Object tracking records
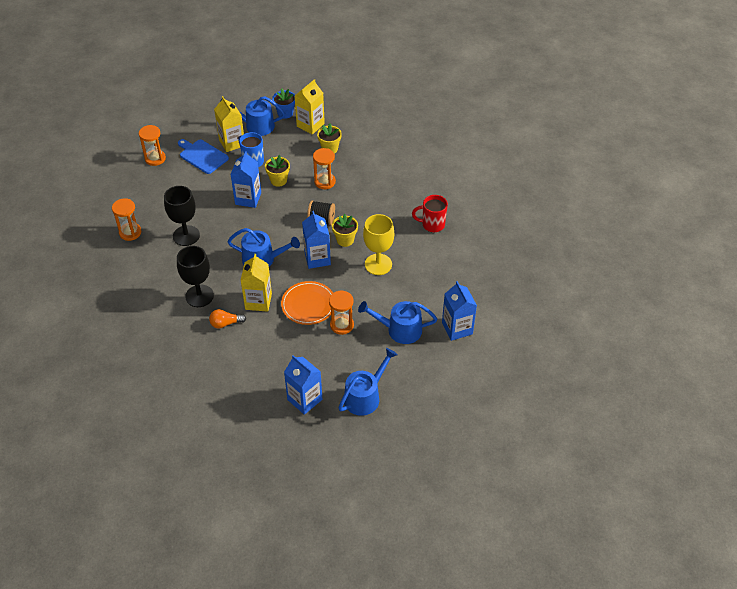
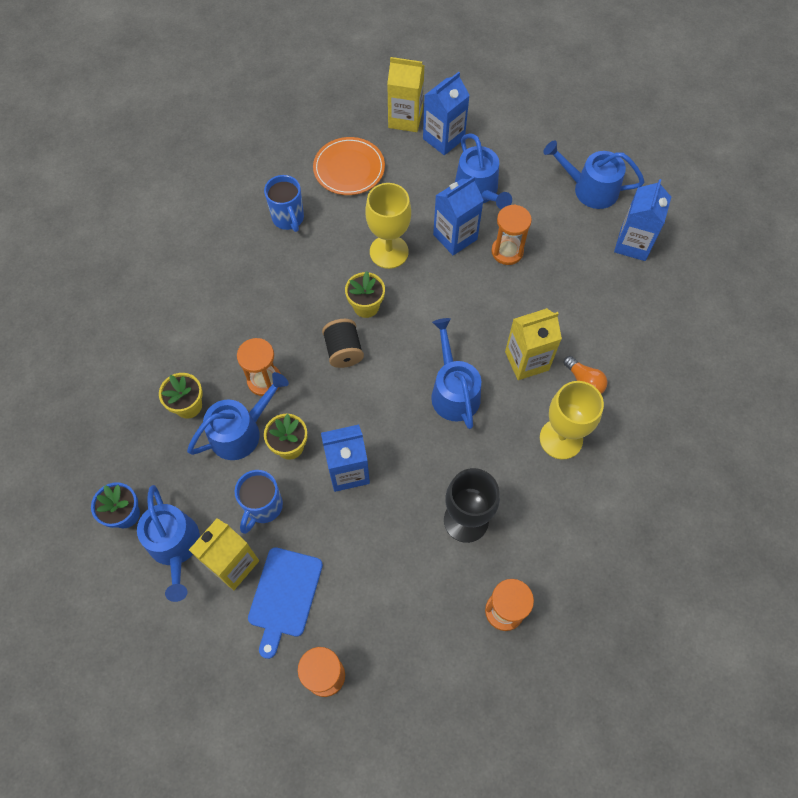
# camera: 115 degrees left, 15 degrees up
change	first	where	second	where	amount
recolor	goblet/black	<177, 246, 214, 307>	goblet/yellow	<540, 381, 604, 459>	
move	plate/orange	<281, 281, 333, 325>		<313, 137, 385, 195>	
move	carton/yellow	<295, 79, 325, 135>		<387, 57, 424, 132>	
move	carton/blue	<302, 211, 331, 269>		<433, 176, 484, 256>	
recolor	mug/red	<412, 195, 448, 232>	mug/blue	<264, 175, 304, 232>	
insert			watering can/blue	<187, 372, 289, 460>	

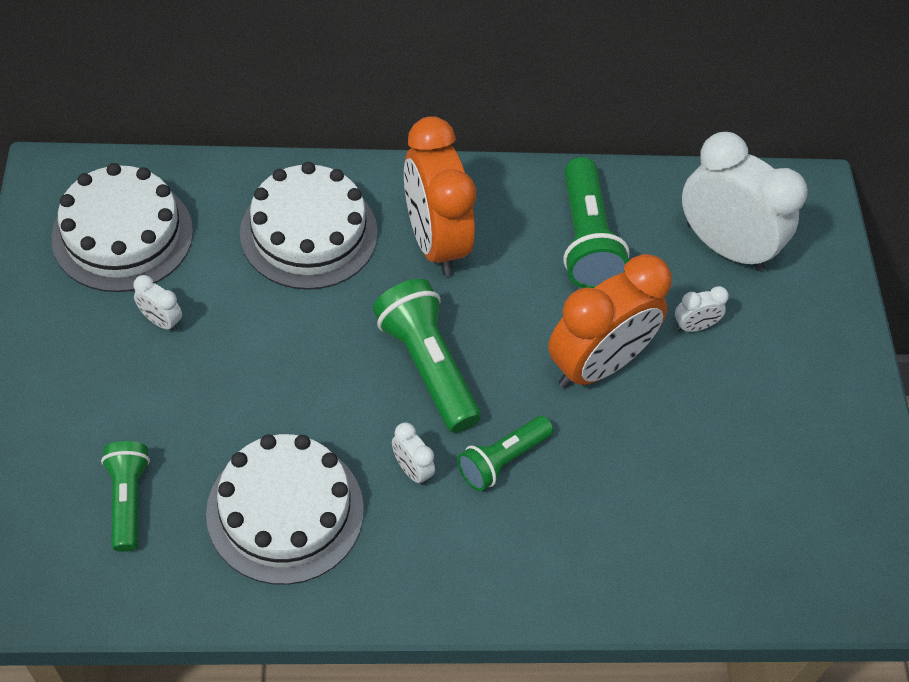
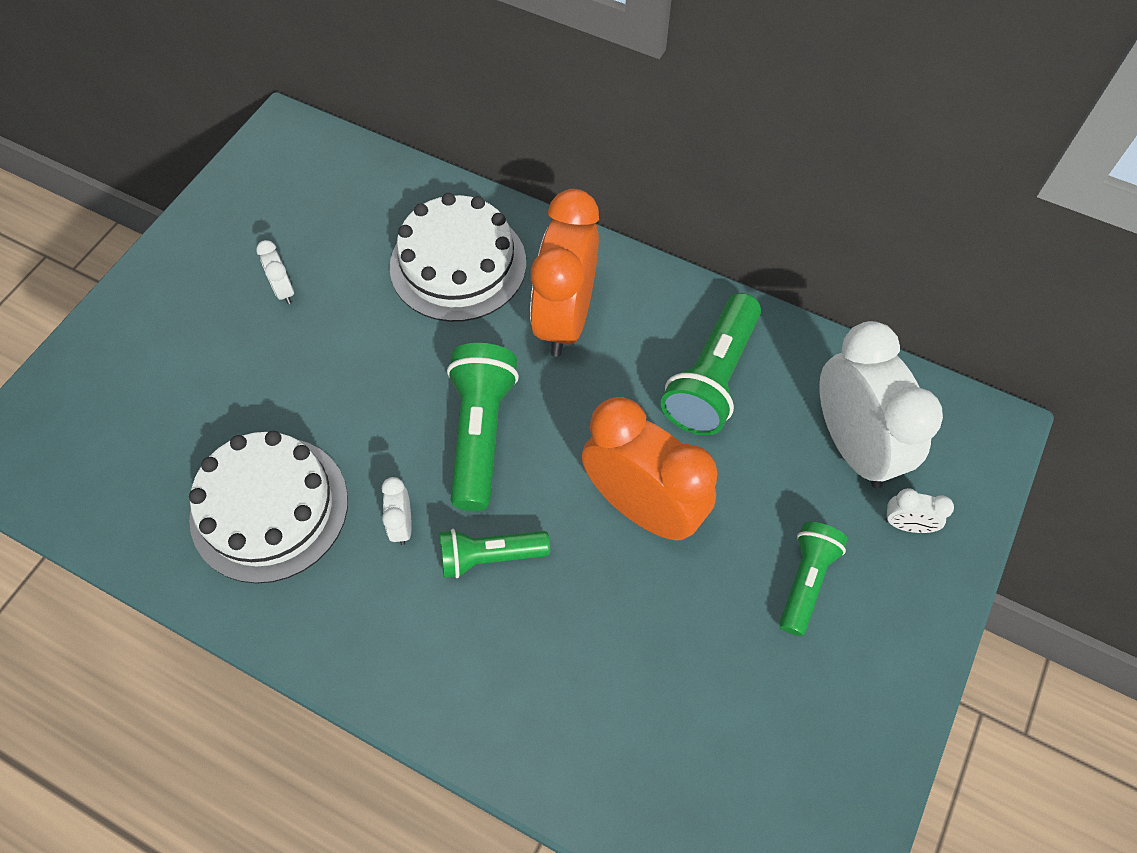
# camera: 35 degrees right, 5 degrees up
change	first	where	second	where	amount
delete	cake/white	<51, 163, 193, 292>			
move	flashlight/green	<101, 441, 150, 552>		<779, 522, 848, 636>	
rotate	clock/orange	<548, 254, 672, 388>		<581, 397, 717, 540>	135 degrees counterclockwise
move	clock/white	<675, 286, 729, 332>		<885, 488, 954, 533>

* * *

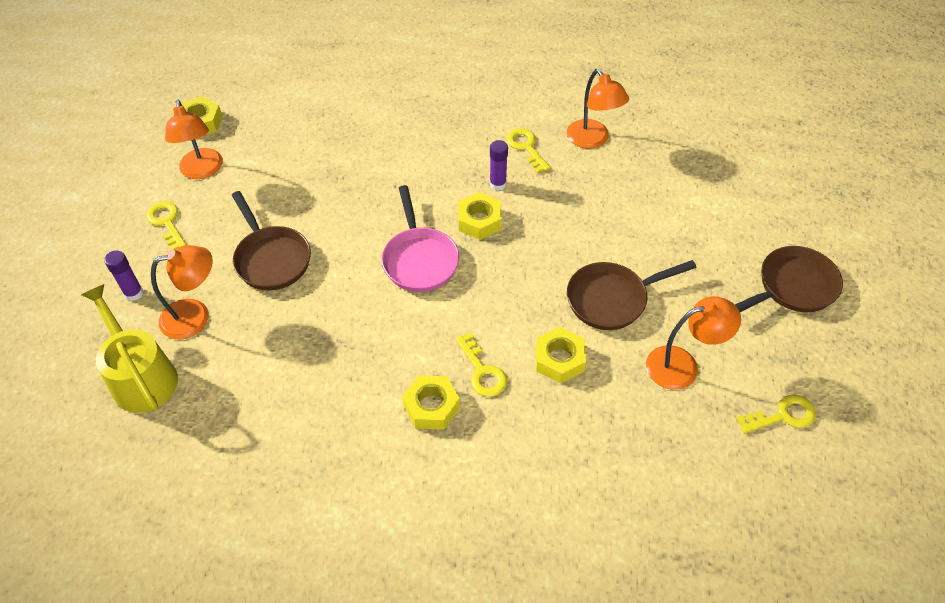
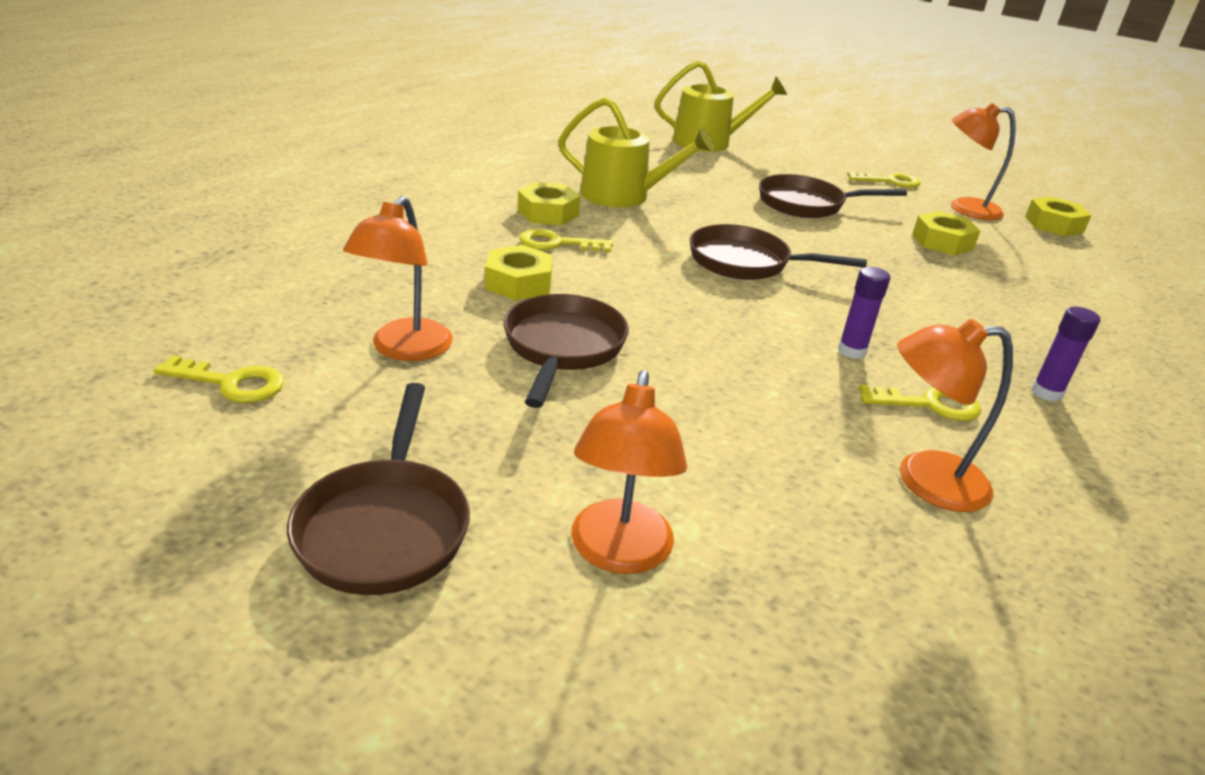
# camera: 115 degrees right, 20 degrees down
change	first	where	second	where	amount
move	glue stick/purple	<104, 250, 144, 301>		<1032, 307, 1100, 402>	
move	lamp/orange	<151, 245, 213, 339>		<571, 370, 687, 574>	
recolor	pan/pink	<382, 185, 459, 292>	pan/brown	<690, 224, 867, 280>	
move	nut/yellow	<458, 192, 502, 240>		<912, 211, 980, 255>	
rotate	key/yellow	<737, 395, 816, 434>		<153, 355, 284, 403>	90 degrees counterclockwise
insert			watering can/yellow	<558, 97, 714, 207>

---

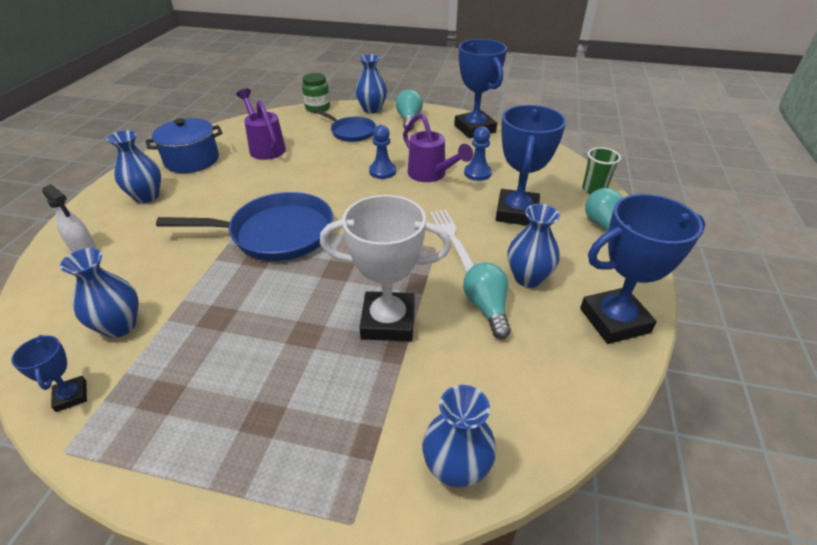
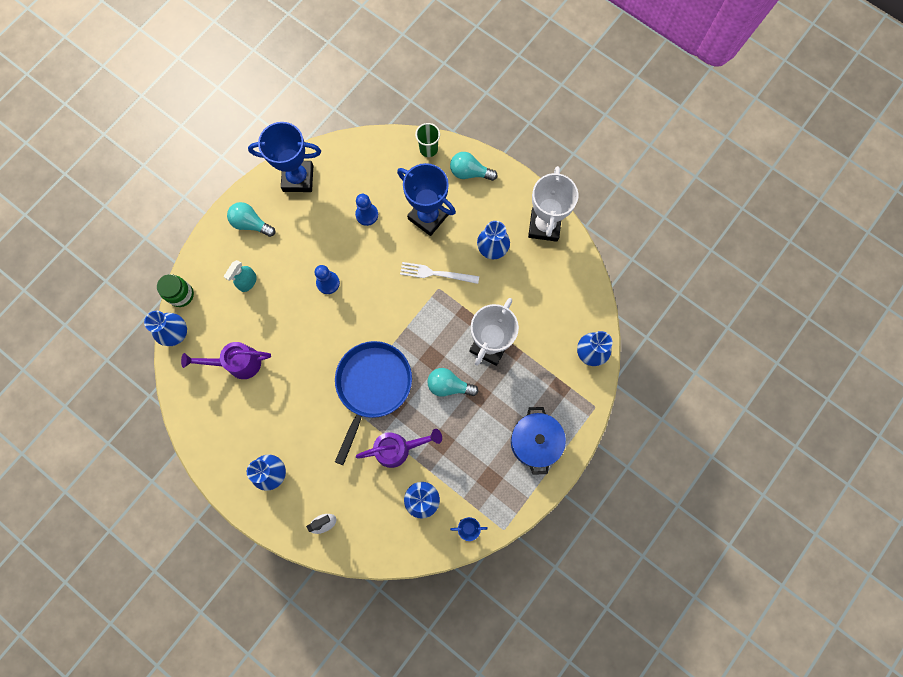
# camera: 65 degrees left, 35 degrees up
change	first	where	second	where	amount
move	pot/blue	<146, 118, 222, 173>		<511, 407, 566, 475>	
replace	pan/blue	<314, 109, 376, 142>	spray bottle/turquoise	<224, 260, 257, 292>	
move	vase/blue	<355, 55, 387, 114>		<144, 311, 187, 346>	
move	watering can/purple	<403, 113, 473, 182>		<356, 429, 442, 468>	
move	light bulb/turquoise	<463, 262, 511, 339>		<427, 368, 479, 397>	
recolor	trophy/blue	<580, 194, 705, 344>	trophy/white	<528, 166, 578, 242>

▸ **WORK ORDER**
Look above for the line with "# camera: 115 degrees left, 15 degrees up" and the line with "175, 304, 232>"; transcribe both and all lines in between, exactly, and nothing else.

▸ **FINAL ANSWER**
# camera: 115 degrees left, 15 degrees up
change	first	where	second	where	amount
recolor	goblet/black	<177, 246, 214, 307>	goblet/yellow	<540, 381, 604, 459>	
move	plate/orange	<281, 281, 333, 325>		<313, 137, 385, 195>	
move	carton/yellow	<295, 79, 325, 135>		<387, 57, 424, 132>	
move	carton/blue	<302, 211, 331, 269>		<433, 176, 484, 256>	
recolor	mug/red	<412, 195, 448, 232>	mug/blue	<264, 175, 304, 232>	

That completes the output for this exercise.